* Problem
All of the data, except its images, should be set down exactly as it appears.

BEGIN Data under study

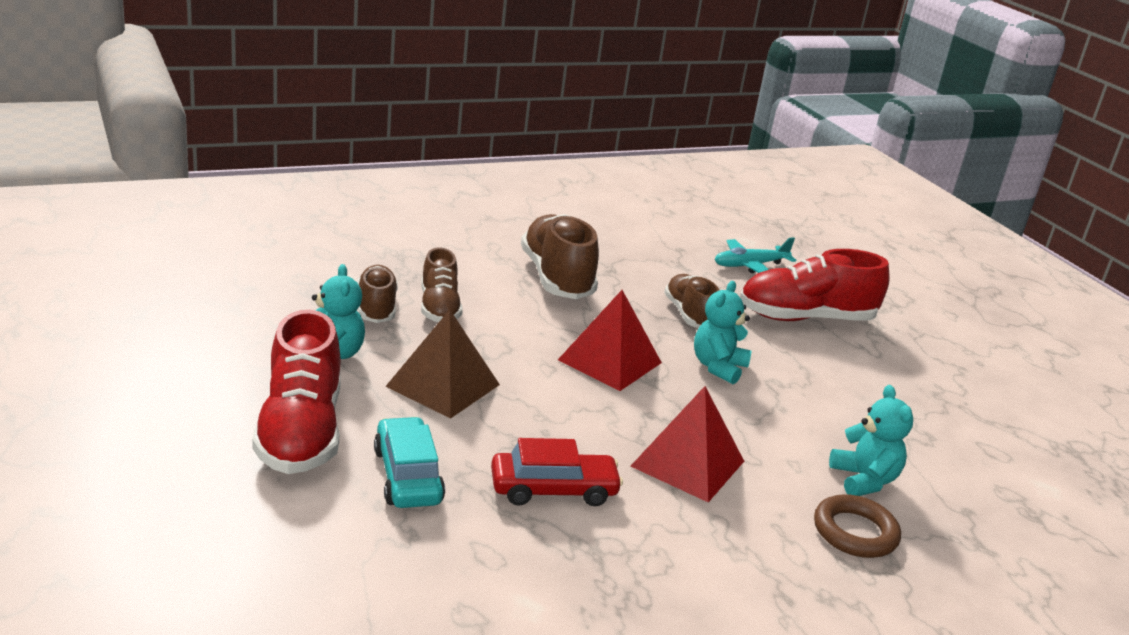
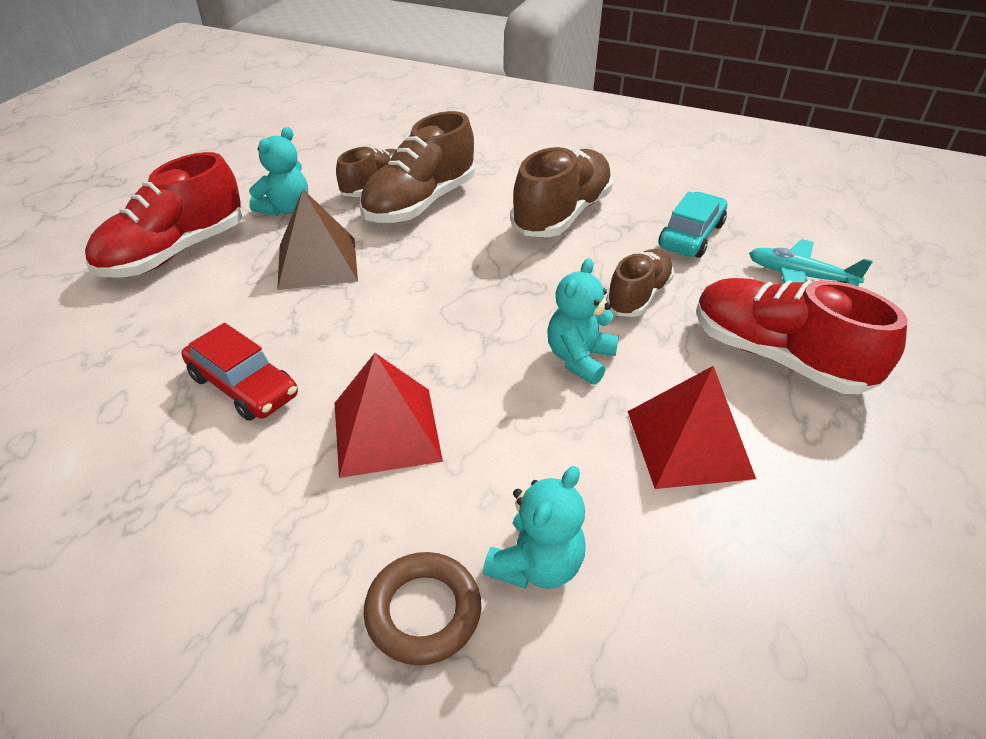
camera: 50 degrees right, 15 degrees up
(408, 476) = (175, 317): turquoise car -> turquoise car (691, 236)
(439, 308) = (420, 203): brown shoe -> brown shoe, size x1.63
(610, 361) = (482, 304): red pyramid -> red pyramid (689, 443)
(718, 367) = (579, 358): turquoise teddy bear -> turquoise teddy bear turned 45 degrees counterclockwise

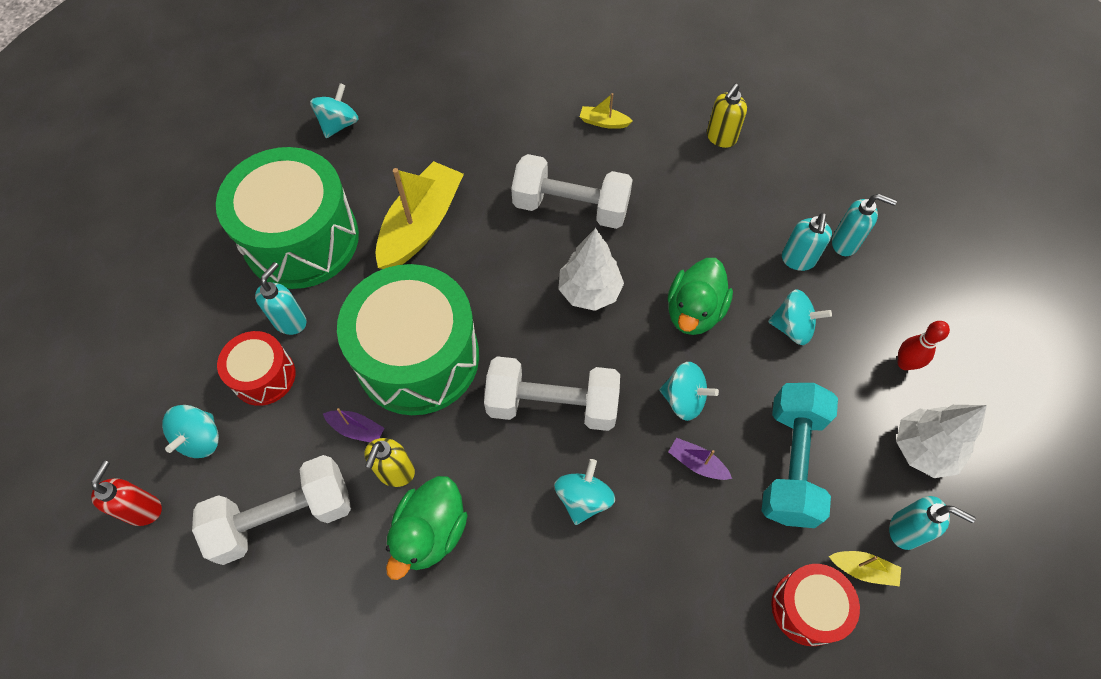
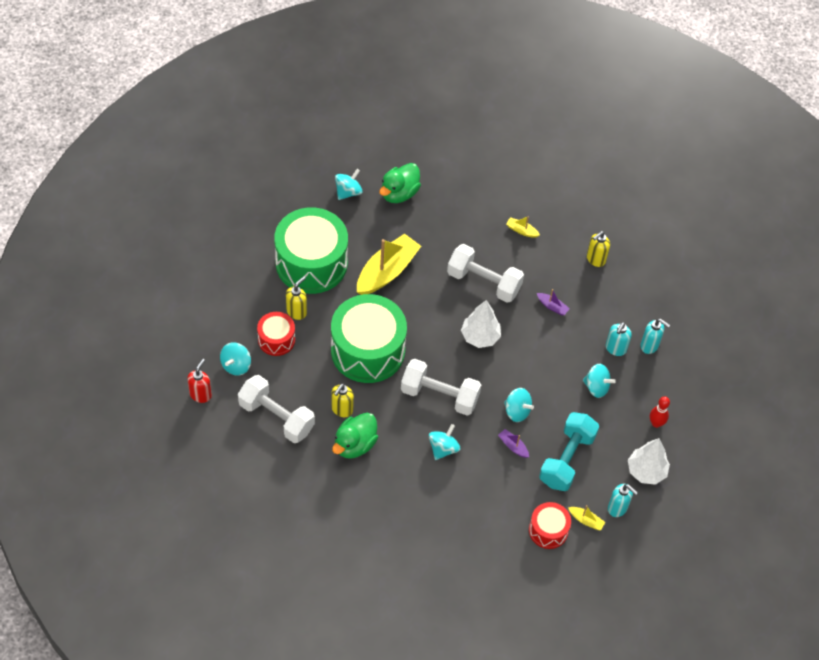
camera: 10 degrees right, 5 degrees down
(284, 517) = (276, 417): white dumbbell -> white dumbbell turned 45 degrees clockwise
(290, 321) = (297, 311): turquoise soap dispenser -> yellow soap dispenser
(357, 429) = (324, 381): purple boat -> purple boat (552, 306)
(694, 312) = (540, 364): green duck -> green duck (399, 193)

END Data under study

* Final answer
camera: 50 degrees right, 15 degrees up
(408, 476) = (175, 317): turquoise car -> turquoise car (691, 236)
(439, 308) = (420, 203): brown shoe -> brown shoe, size x1.63
(610, 361) = (482, 304): red pyramid -> red pyramid (689, 443)
(718, 367) = (579, 358): turquoise teddy bear -> turquoise teddy bear turned 45 degrees counterclockwise

camera: 10 degrees right, 5 degrees down
(284, 517) = (276, 417): white dumbbell -> white dumbbell turned 45 degrees clockwise
(290, 321) = (297, 311): turquoise soap dispenser -> yellow soap dispenser
(357, 429) = (324, 381): purple boat -> purple boat (552, 306)
(694, 312) = (540, 364): green duck -> green duck (399, 193)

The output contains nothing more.